[[ ENTRIES SUPPLIED open ]]

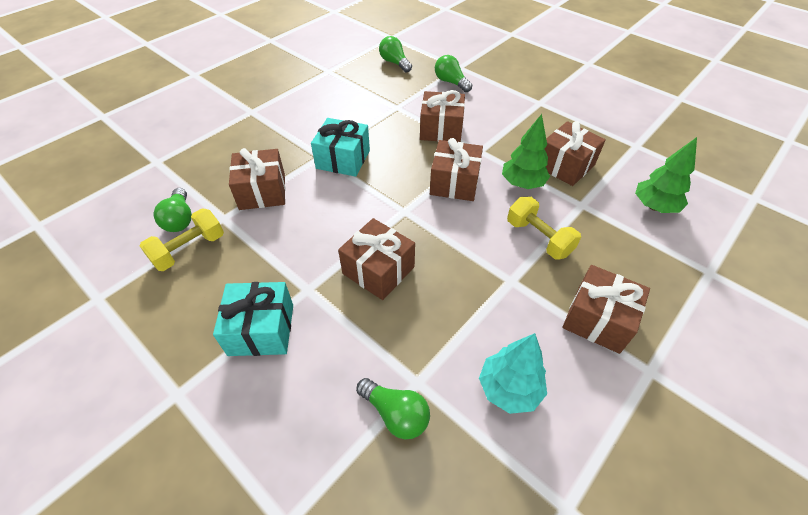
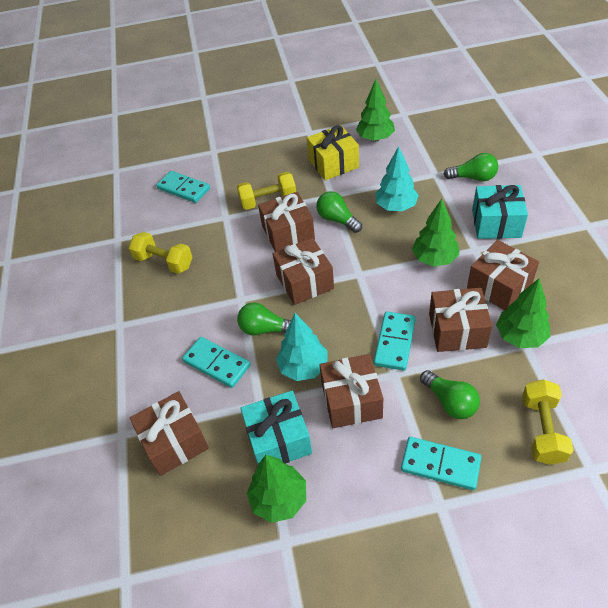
green tree: 2 -> 4
turquoise domino: 0 -> 4
turquoise tree: 1 -> 2
yellow dumbbell: 2 -> 3
yellow gift: 0 -> 1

[[ ENTRIES SUPPLIED closed ]]

## WHAT IS BEING ASKED:
The line containing "turquoise tree: 1 -> 2" and every line after it, through the last one above, should be written out word for word.

## FINAL ANSWER:
turquoise tree: 1 -> 2
yellow dumbbell: 2 -> 3
yellow gift: 0 -> 1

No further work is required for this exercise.